→ **Instructions to follow**: Every line of the listing below must be printed again exactly, apart from its pictures.

Content starts

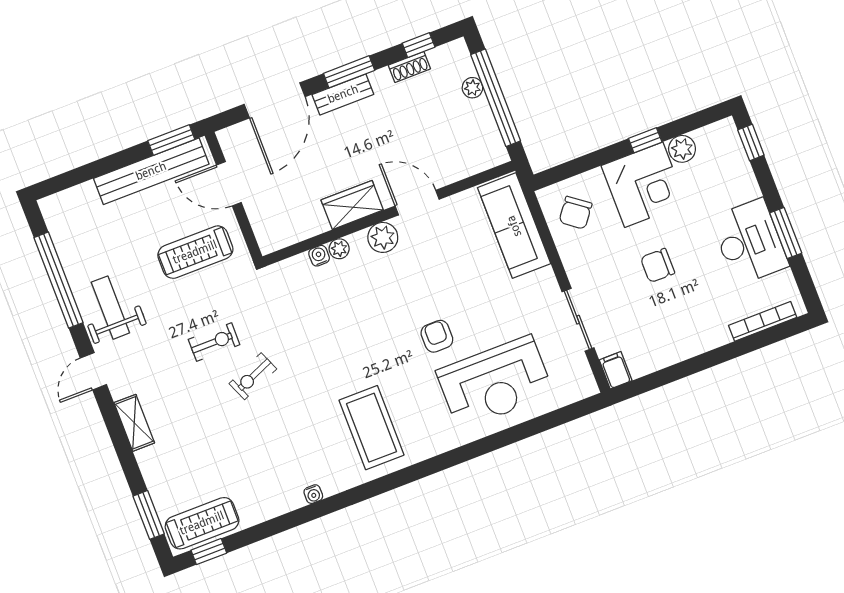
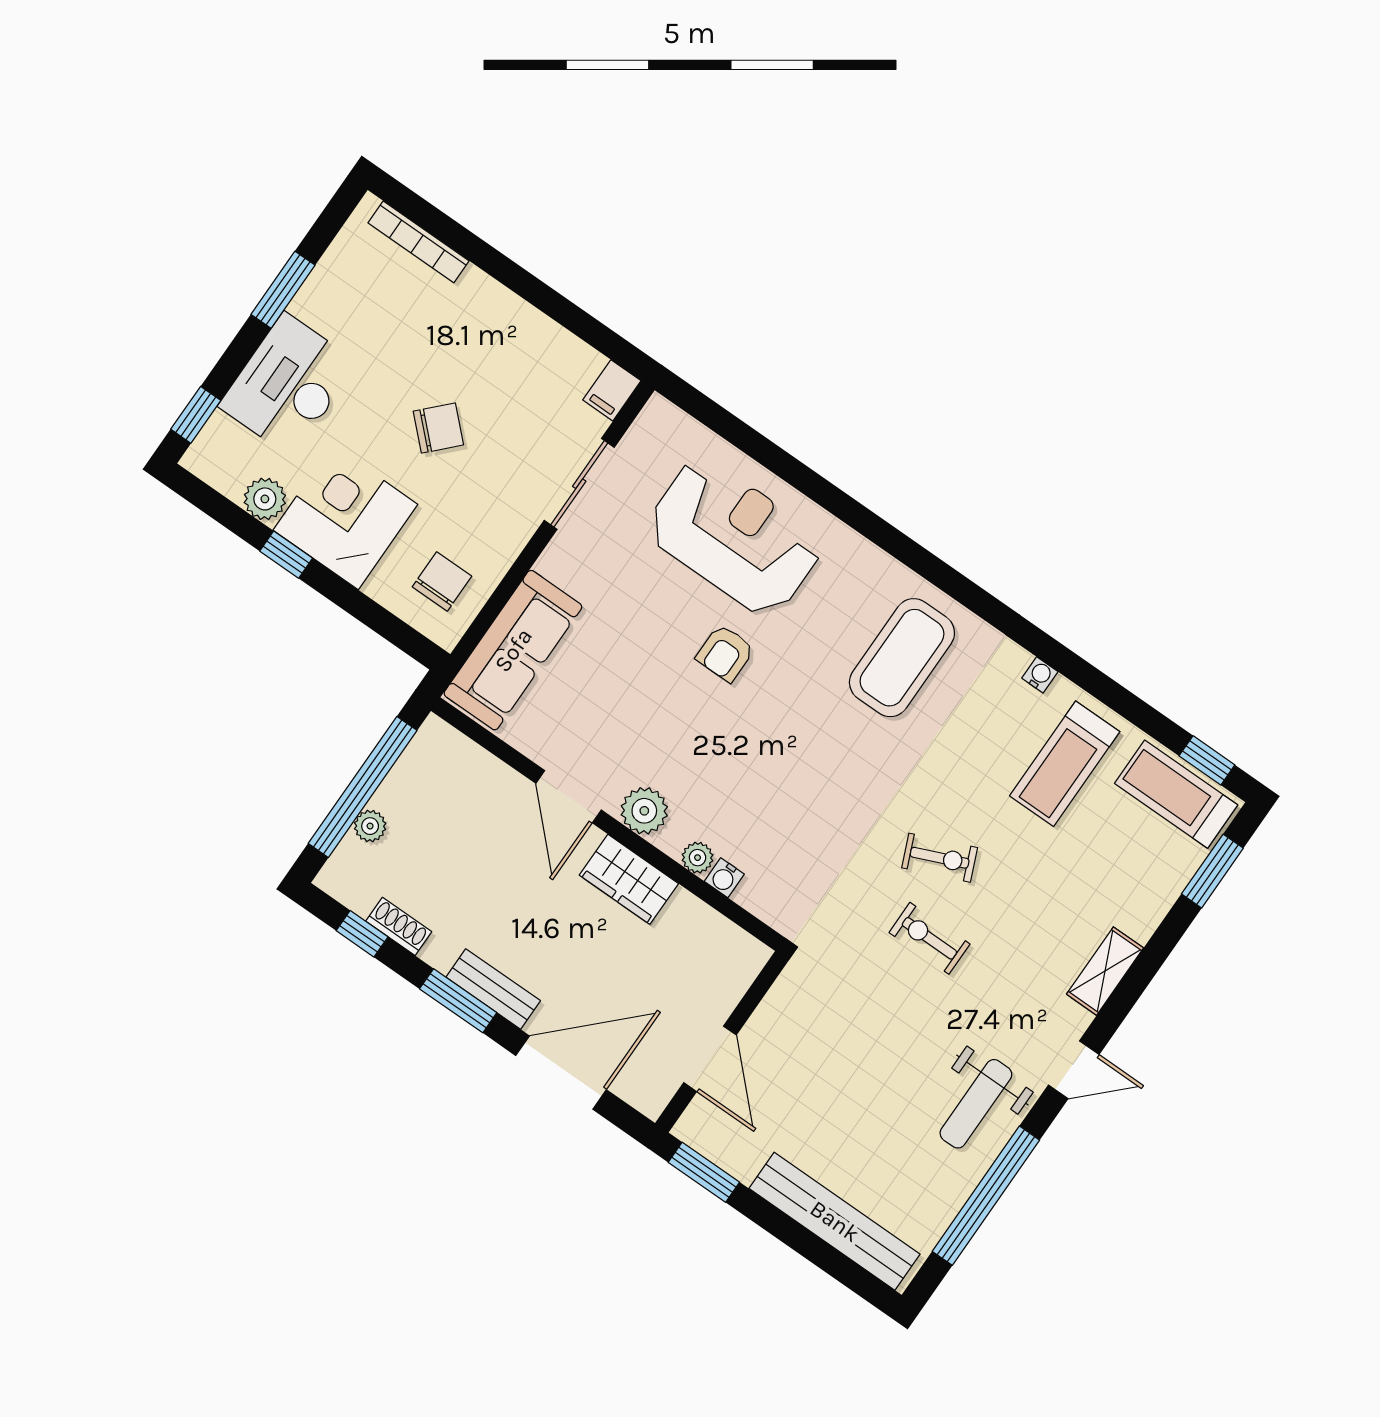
bench: (151, 171) -> (835, 1221), moved
chair: (576, 213) -> (442, 581), turned -37
desk: (749, 242) -> (288, 385), moved
treadmill: (195, 252) -> (1065, 764), moved, turned 90
chair: (658, 265) -> (438, 428), turned -46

Content ends

→ **Exercise solution**:
bench: (151, 171) -> (835, 1221), moved
chair: (576, 213) -> (442, 581), turned -37
desk: (749, 242) -> (288, 385), moved
treadmill: (195, 252) -> (1065, 764), moved, turned 90
chair: (658, 265) -> (438, 428), turned -46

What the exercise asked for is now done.